#### Stored data
=== Begin Enclosure ===

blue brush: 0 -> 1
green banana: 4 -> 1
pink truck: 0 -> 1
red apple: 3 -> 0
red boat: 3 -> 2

=== End Enclosure ===

#### Work instruction
I would like the records restated exactly, with every line intact.

#### Your solution
blue brush: 0 -> 1
green banana: 4 -> 1
pink truck: 0 -> 1
red apple: 3 -> 0
red boat: 3 -> 2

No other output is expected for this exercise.